_THE REQUEST_. Give back the lines word for word, starting at the first line and ending at the line that contains "QSP: 11:54 -> 2:54".

_INFORMATION PROVIDED_.
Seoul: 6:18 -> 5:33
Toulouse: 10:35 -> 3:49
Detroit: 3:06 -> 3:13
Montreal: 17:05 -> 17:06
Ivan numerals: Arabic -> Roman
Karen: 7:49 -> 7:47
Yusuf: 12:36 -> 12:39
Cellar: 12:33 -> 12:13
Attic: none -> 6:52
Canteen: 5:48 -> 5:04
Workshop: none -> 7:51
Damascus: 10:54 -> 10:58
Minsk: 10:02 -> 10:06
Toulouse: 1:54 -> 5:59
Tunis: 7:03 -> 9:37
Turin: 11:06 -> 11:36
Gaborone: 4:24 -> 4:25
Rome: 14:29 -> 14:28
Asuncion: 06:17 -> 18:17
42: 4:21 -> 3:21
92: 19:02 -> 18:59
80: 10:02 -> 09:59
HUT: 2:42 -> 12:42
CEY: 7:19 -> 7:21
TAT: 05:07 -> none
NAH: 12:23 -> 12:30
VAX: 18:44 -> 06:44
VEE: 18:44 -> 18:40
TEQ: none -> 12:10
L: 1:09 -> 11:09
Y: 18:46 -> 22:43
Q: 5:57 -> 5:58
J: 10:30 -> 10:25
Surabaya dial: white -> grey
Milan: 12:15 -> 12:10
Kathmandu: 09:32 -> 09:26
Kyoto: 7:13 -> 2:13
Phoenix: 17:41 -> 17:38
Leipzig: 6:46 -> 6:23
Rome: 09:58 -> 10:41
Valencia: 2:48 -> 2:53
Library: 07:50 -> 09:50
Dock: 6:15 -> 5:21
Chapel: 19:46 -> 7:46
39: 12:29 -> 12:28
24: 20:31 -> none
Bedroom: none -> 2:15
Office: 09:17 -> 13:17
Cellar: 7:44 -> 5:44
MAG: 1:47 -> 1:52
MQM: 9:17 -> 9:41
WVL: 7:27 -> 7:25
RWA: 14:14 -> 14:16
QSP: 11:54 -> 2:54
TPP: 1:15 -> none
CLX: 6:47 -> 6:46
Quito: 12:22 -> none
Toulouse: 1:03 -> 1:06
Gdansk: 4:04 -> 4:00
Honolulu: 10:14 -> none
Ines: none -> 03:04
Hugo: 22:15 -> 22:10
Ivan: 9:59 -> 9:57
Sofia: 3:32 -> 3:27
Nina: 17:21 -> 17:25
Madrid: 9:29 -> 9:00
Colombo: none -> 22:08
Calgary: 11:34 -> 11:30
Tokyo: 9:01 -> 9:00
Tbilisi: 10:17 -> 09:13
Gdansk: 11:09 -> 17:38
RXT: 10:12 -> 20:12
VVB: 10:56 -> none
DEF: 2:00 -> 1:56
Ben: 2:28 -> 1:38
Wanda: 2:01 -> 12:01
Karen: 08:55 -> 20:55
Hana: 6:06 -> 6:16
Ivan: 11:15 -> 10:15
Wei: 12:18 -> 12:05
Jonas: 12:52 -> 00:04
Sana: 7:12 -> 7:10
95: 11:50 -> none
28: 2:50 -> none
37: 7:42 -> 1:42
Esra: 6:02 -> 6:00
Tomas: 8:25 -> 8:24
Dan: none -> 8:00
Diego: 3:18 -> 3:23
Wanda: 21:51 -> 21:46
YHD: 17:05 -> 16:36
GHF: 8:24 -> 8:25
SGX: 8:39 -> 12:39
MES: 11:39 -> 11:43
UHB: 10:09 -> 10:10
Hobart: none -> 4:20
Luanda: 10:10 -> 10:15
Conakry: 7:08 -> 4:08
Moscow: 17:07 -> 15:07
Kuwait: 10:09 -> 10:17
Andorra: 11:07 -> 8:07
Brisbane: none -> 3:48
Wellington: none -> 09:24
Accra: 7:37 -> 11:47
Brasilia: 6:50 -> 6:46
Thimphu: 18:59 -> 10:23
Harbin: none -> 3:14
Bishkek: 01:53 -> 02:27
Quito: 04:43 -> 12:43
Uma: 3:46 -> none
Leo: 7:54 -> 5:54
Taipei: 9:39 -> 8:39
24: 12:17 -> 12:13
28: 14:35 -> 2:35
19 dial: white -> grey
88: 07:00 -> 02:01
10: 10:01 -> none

_OUTPUT FOR THIS TASK_.
Seoul: 6:18 -> 5:33
Toulouse: 10:35 -> 3:49
Detroit: 3:06 -> 3:13
Montreal: 17:05 -> 17:06
Ivan numerals: Arabic -> Roman
Karen: 7:49 -> 7:47
Yusuf: 12:36 -> 12:39
Cellar: 12:33 -> 12:13
Attic: none -> 6:52
Canteen: 5:48 -> 5:04
Workshop: none -> 7:51
Damascus: 10:54 -> 10:58
Minsk: 10:02 -> 10:06
Toulouse: 1:54 -> 5:59
Tunis: 7:03 -> 9:37
Turin: 11:06 -> 11:36
Gaborone: 4:24 -> 4:25
Rome: 14:29 -> 14:28
Asuncion: 06:17 -> 18:17
42: 4:21 -> 3:21
92: 19:02 -> 18:59
80: 10:02 -> 09:59
HUT: 2:42 -> 12:42
CEY: 7:19 -> 7:21
TAT: 05:07 -> none
NAH: 12:23 -> 12:30
VAX: 18:44 -> 06:44
VEE: 18:44 -> 18:40
TEQ: none -> 12:10
L: 1:09 -> 11:09
Y: 18:46 -> 22:43
Q: 5:57 -> 5:58
J: 10:30 -> 10:25
Surabaya dial: white -> grey
Milan: 12:15 -> 12:10
Kathmandu: 09:32 -> 09:26
Kyoto: 7:13 -> 2:13
Phoenix: 17:41 -> 17:38
Leipzig: 6:46 -> 6:23
Rome: 09:58 -> 10:41
Valencia: 2:48 -> 2:53
Library: 07:50 -> 09:50
Dock: 6:15 -> 5:21
Chapel: 19:46 -> 7:46
39: 12:29 -> 12:28
24: 20:31 -> none
Bedroom: none -> 2:15
Office: 09:17 -> 13:17
Cellar: 7:44 -> 5:44
MAG: 1:47 -> 1:52
MQM: 9:17 -> 9:41
WVL: 7:27 -> 7:25
RWA: 14:14 -> 14:16
QSP: 11:54 -> 2:54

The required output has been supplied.